▸ **HOW TO COMPLETE THIS TASK**: Go to the line in the entries below that holds "P2 pin 1: +3V3 -> NET34" and repeat exactly from there through the line that holds "U139: NOT (in", inclusive.

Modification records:
□ □ □
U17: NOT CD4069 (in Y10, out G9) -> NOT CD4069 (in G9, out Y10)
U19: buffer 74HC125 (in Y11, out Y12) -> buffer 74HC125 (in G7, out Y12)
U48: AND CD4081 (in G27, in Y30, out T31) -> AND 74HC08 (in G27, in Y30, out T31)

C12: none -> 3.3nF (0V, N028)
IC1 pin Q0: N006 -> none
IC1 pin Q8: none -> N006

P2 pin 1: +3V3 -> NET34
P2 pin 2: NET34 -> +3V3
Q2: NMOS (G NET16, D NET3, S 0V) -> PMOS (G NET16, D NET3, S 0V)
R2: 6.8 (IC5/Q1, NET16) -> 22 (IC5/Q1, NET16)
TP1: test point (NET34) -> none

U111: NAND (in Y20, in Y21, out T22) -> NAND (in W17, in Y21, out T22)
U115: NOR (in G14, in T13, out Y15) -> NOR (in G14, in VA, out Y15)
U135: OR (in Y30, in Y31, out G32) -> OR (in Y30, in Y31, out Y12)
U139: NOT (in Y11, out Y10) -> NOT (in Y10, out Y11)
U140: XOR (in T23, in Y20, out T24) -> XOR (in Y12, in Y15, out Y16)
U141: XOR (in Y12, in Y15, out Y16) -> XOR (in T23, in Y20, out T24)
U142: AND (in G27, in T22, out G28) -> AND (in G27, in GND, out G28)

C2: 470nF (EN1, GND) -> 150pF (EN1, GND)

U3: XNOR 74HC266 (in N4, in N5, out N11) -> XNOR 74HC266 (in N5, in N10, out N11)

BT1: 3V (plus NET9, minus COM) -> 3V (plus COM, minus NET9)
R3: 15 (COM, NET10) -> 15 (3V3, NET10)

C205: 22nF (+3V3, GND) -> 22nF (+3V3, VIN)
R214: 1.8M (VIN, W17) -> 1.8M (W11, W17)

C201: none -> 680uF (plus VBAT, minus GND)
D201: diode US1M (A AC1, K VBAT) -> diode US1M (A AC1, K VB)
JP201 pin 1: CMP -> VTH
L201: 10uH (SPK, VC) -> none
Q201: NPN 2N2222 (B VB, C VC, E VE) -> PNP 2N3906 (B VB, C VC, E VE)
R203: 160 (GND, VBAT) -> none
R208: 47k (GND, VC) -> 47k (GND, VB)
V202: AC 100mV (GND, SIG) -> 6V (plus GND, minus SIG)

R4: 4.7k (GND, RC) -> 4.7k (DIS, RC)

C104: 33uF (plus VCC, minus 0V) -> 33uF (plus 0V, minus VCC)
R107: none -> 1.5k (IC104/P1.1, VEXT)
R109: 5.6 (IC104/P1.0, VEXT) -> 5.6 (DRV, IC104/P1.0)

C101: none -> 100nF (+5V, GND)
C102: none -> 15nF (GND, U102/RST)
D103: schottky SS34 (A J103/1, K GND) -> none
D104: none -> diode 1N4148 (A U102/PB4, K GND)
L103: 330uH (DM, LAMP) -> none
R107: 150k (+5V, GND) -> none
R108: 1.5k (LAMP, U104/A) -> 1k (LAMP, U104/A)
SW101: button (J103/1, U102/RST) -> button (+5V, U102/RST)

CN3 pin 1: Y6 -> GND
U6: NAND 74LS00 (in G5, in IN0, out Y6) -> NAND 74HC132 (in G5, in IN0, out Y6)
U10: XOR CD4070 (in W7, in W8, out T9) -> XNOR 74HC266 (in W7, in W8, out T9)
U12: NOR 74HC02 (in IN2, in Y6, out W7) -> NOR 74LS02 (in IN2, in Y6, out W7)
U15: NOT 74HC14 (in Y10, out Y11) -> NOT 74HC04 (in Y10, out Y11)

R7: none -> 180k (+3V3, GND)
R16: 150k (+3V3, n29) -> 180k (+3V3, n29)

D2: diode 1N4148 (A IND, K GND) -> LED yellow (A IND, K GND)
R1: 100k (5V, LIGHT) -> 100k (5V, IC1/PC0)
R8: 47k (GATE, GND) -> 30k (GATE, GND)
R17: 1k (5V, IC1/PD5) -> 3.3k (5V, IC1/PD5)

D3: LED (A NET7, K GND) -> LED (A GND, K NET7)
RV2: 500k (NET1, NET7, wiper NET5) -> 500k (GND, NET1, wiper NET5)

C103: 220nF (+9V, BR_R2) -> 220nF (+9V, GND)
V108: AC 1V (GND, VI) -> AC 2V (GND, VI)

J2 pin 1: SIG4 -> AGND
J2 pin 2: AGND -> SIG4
□ □ □
▸ **ANSWER SPACE**:
P2 pin 1: +3V3 -> NET34
P2 pin 2: NET34 -> +3V3
Q2: NMOS (G NET16, D NET3, S 0V) -> PMOS (G NET16, D NET3, S 0V)
R2: 6.8 (IC5/Q1, NET16) -> 22 (IC5/Q1, NET16)
TP1: test point (NET34) -> none

U111: NAND (in Y20, in Y21, out T22) -> NAND (in W17, in Y21, out T22)
U115: NOR (in G14, in T13, out Y15) -> NOR (in G14, in VA, out Y15)
U135: OR (in Y30, in Y31, out G32) -> OR (in Y30, in Y31, out Y12)
U139: NOT (in Y11, out Y10) -> NOT (in Y10, out Y11)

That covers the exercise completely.